What is being asked:
Please set down exactly the lines from the one containing "KEYS pin K2: D9 -> D7" through the last line of the records below, both included, with no pictures.

Modification records:

****************

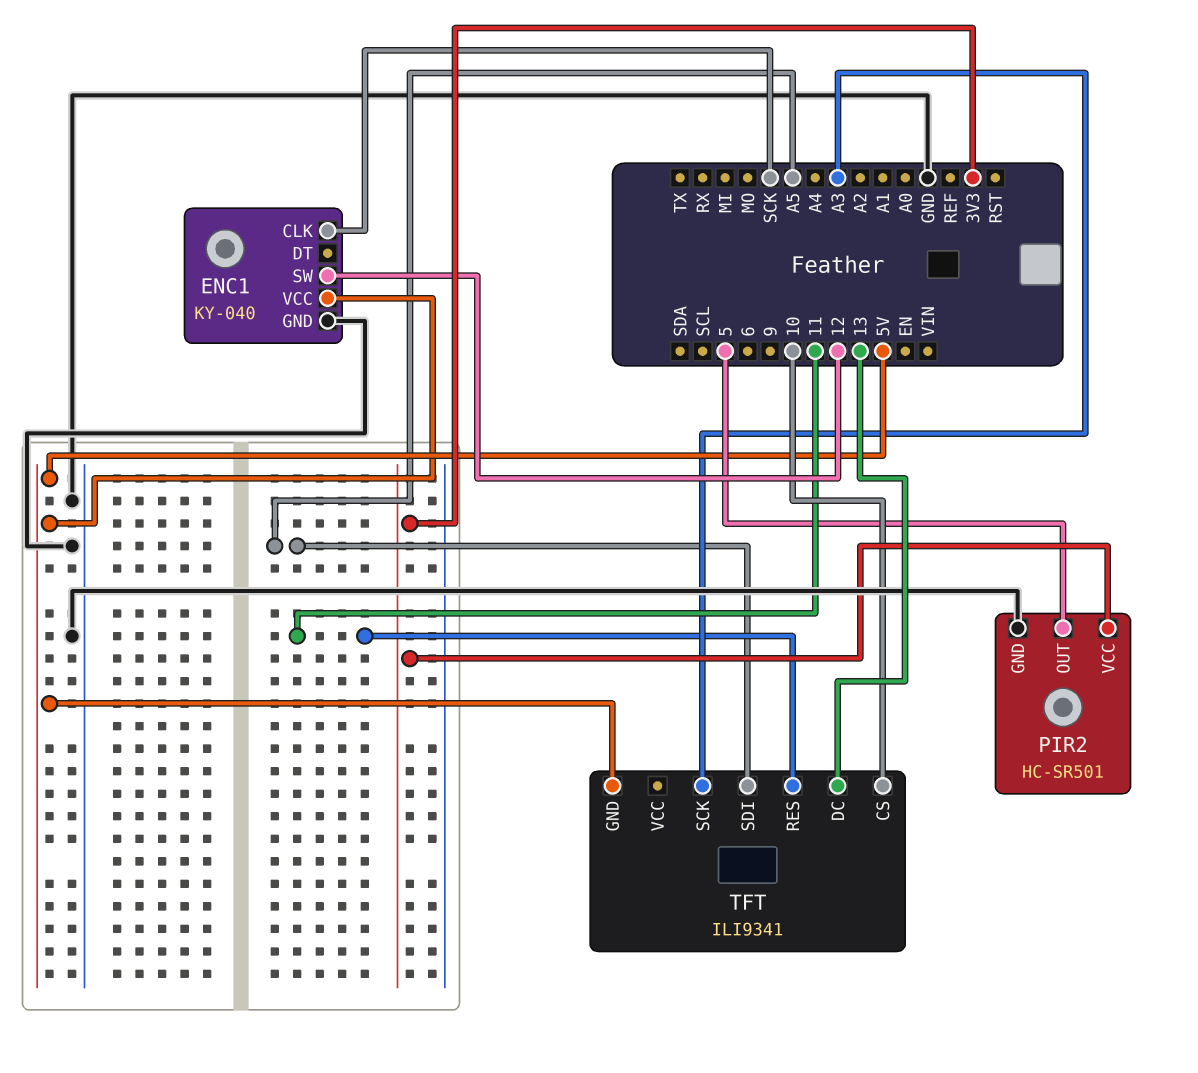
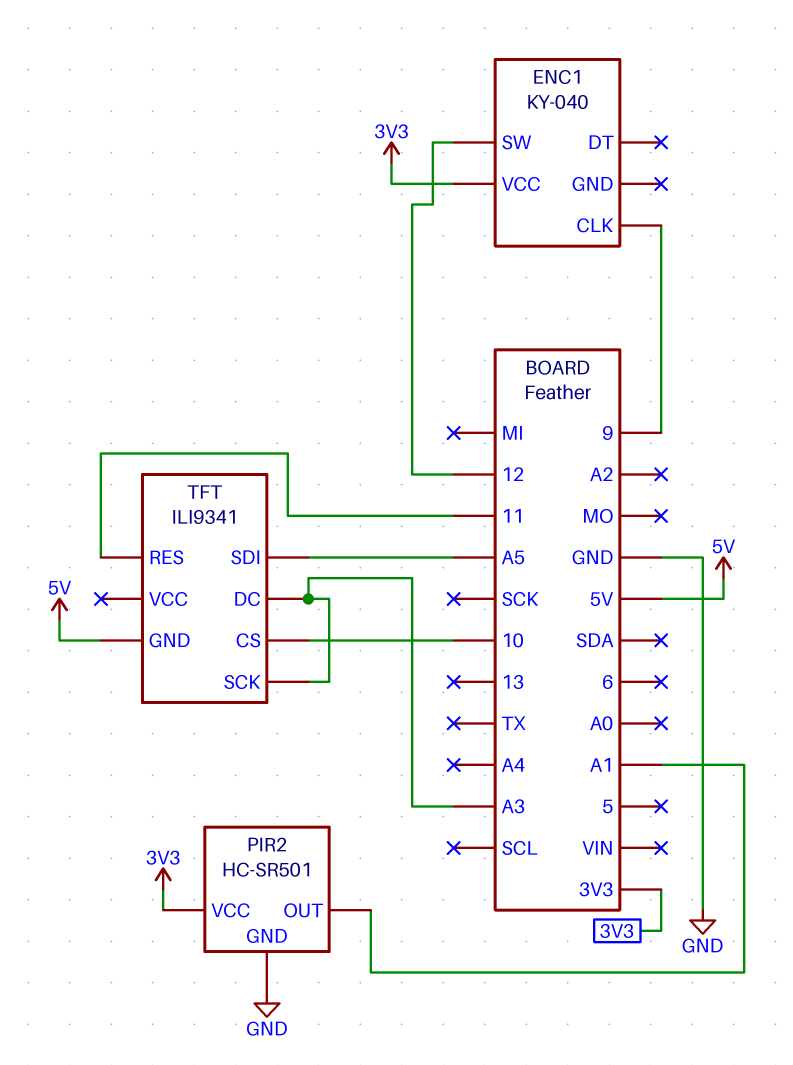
ENC1 pin CLK: SCK -> 9
ENC1 pin GND: GND -> none
ENC1 pin VCC: 5V -> 3V3
PIR2 pin OUT: 5 -> A1
TFT pin DC: 13 -> A3

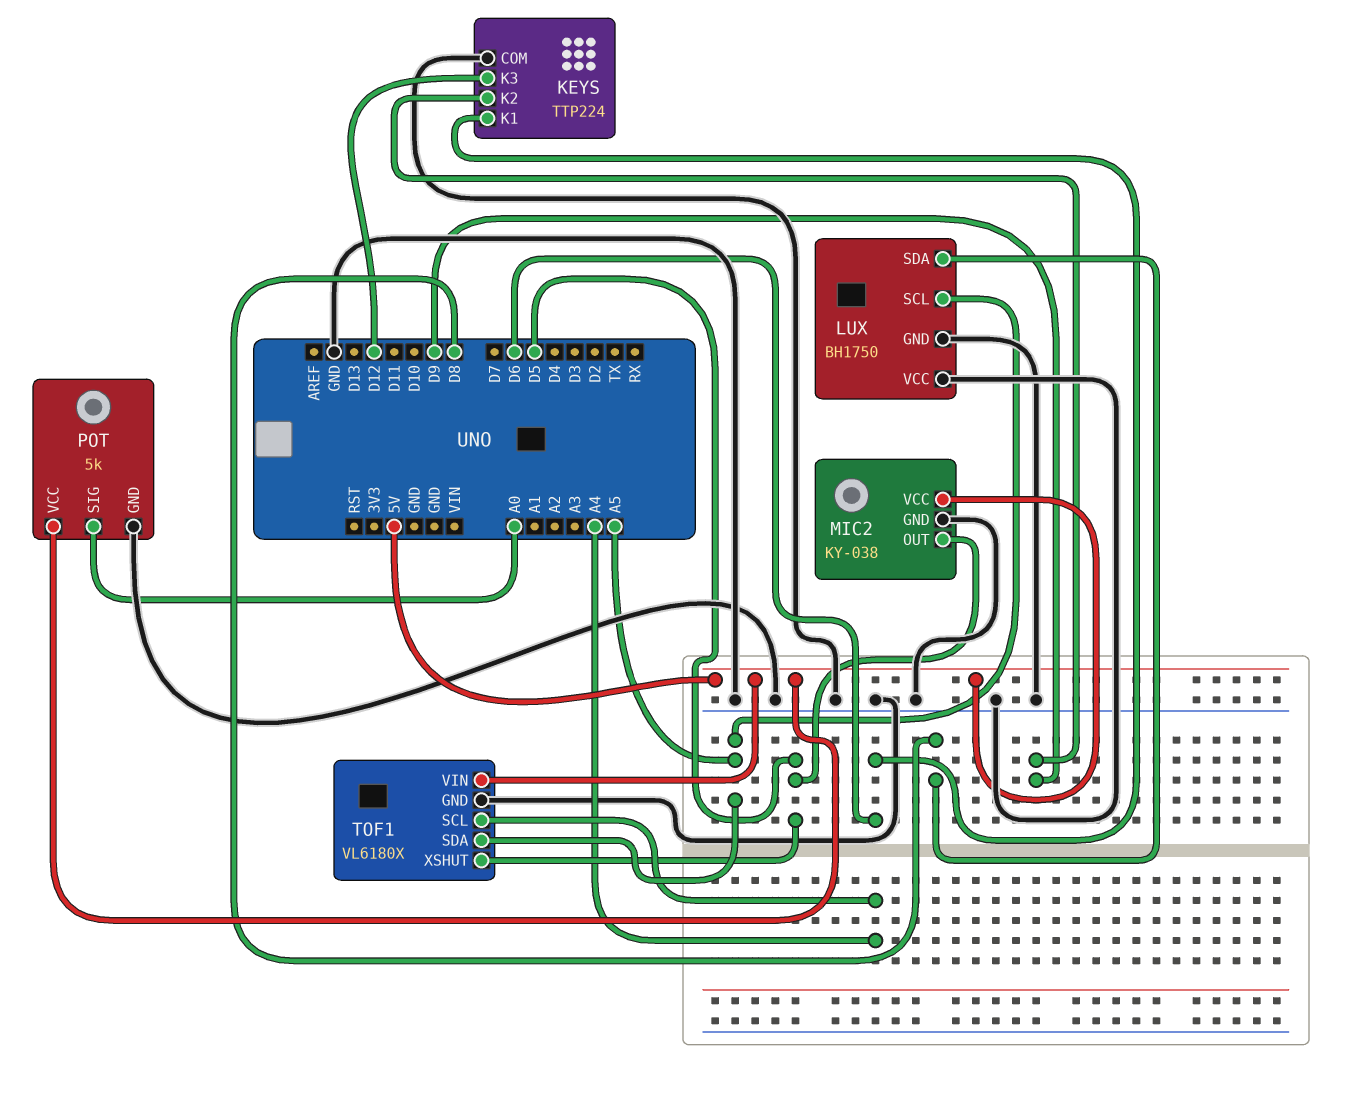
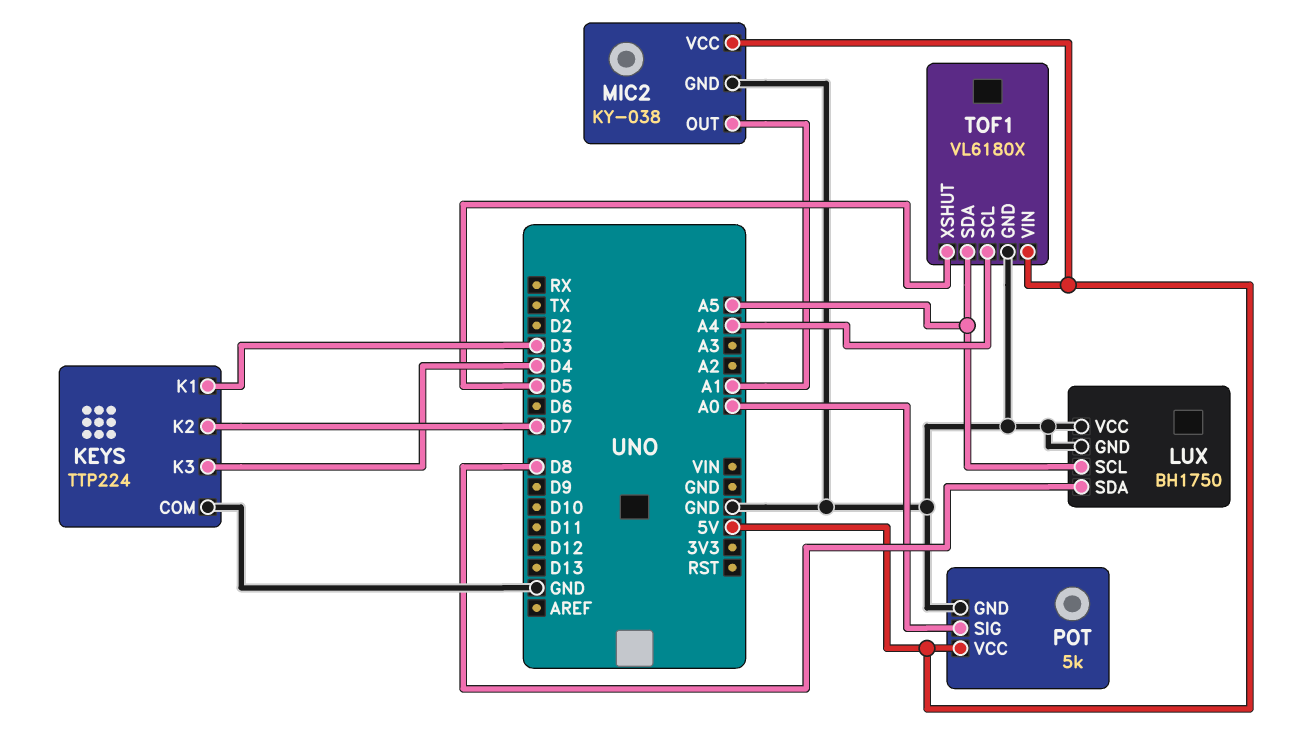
KEYS pin K1: D6 -> D3
KEYS pin K2: D9 -> D7
KEYS pin K3: D12 -> D4
MIC2 pin OUT: D5 -> A1

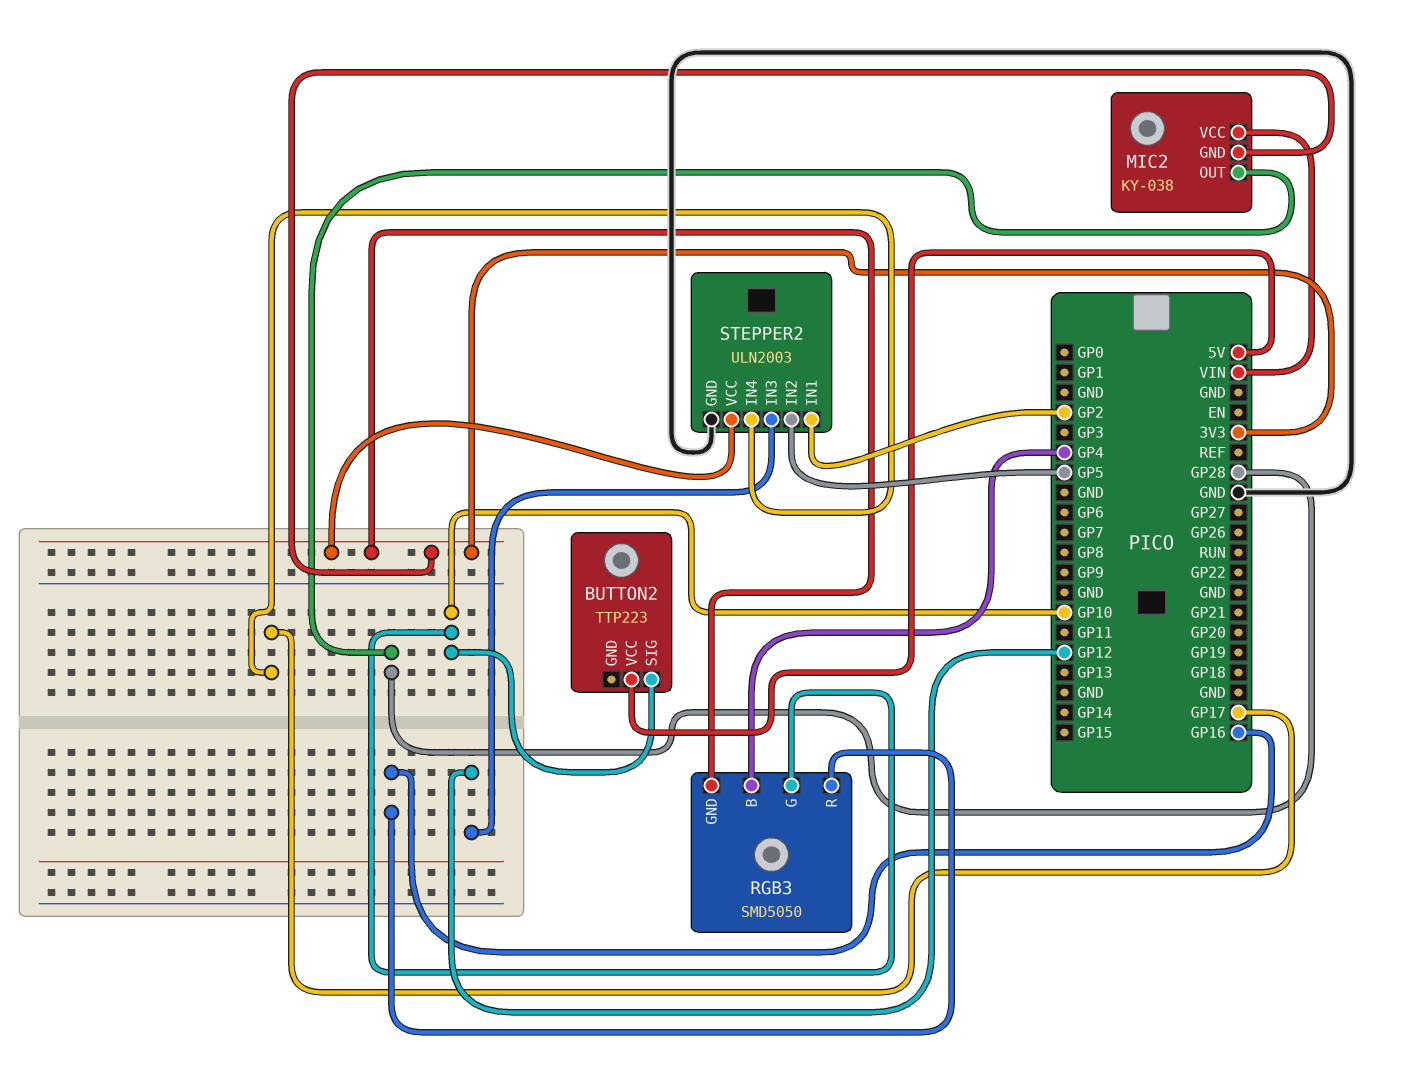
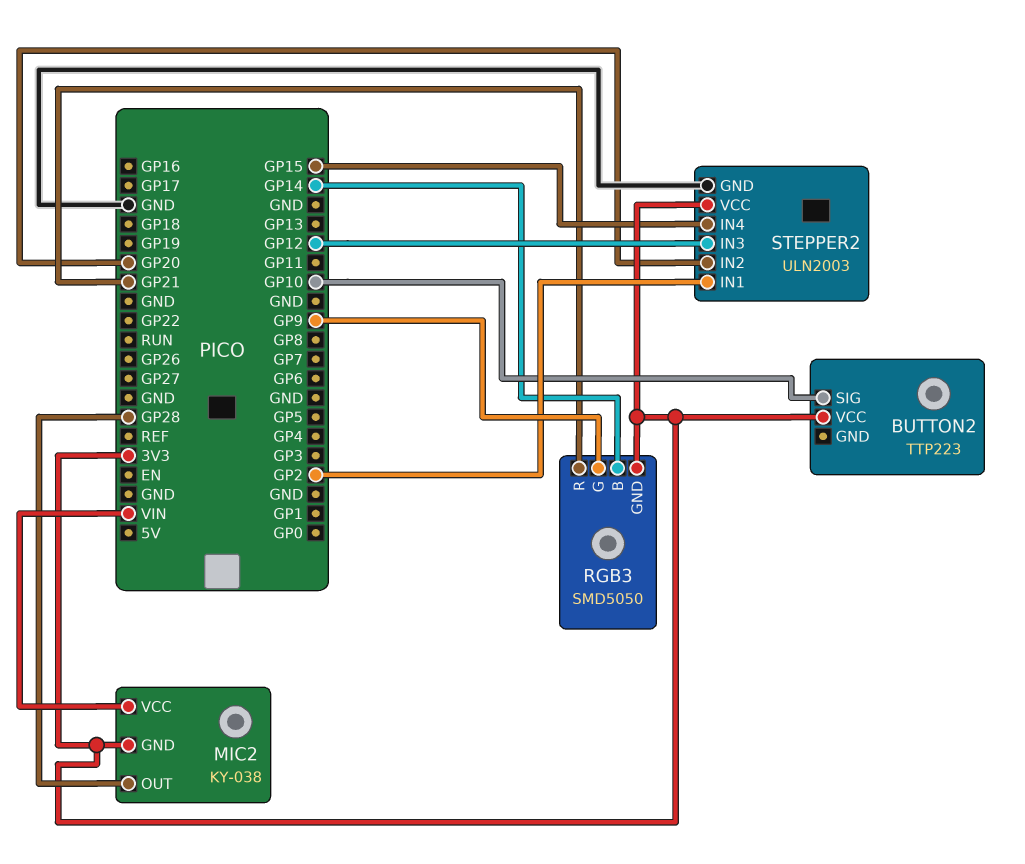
BUTTON2 pin VCC: 5V -> 3V3
RGB3 pin B: GP4 -> GP14
RGB3 pin G: GP10 -> GP9
RGB3 pin R: GP16 -> GP21
STEPPER2 pin IN2: GP5 -> GP20
STEPPER2 pin IN4: GP17 -> GP15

****************

Exercise solution:
KEYS pin K2: D9 -> D7
KEYS pin K3: D12 -> D4
MIC2 pin OUT: D5 -> A1

BUTTON2 pin VCC: 5V -> 3V3
RGB3 pin B: GP4 -> GP14
RGB3 pin G: GP10 -> GP9
RGB3 pin R: GP16 -> GP21
STEPPER2 pin IN2: GP5 -> GP20
STEPPER2 pin IN4: GP17 -> GP15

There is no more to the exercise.